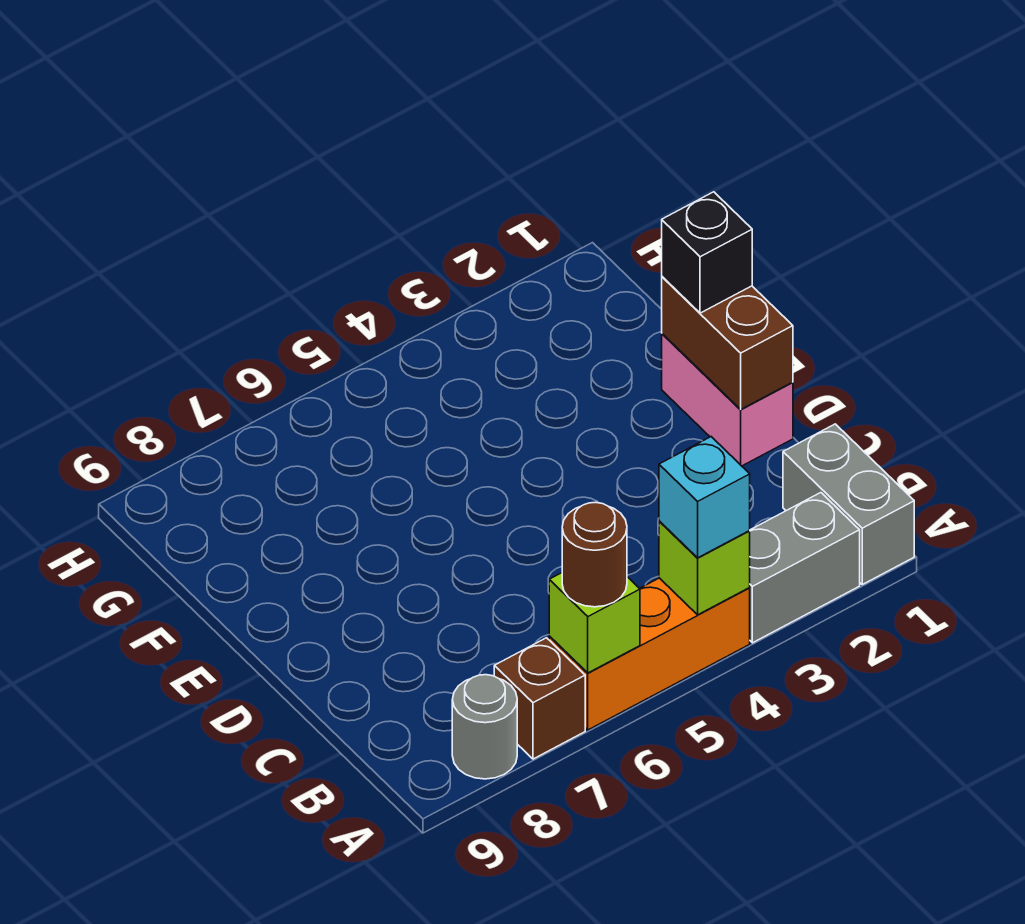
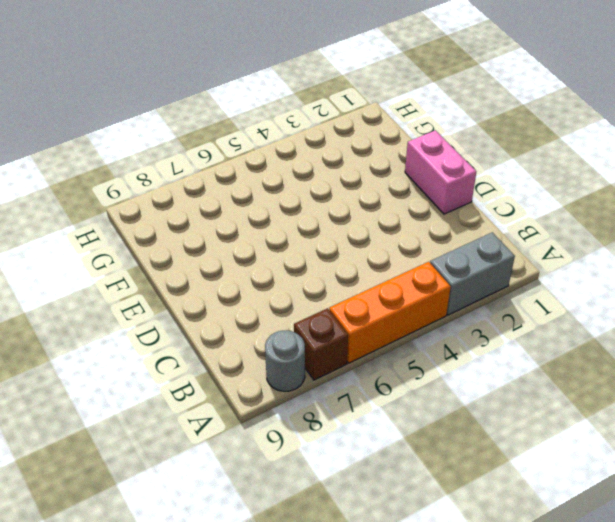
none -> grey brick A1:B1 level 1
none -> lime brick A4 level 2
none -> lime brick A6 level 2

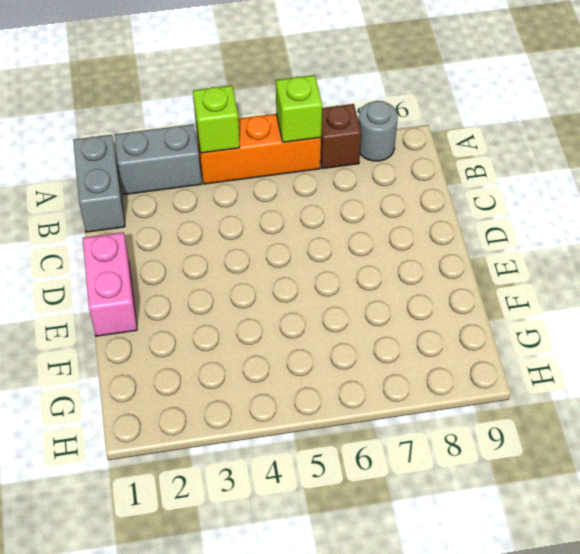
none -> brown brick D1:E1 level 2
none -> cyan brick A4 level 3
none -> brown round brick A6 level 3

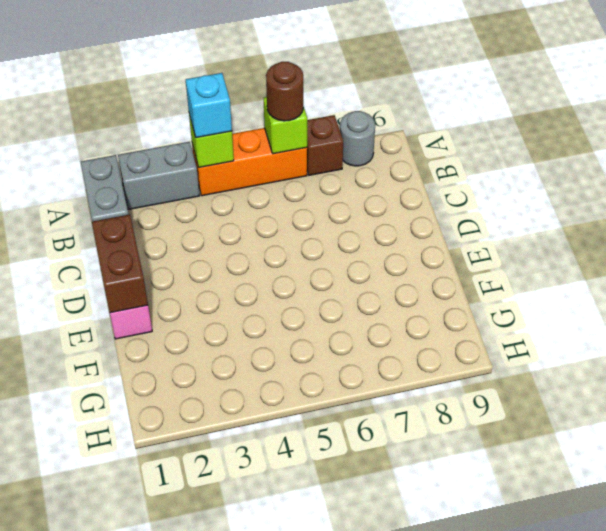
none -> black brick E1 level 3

▶ Work to be completed:
Each line from the one holding "none -> cyan brick A4 level 3" through the last line of the records above must be duplicated exactly, and pictures must not be.

▶ Answer for the task:
none -> cyan brick A4 level 3
none -> brown round brick A6 level 3

none -> black brick E1 level 3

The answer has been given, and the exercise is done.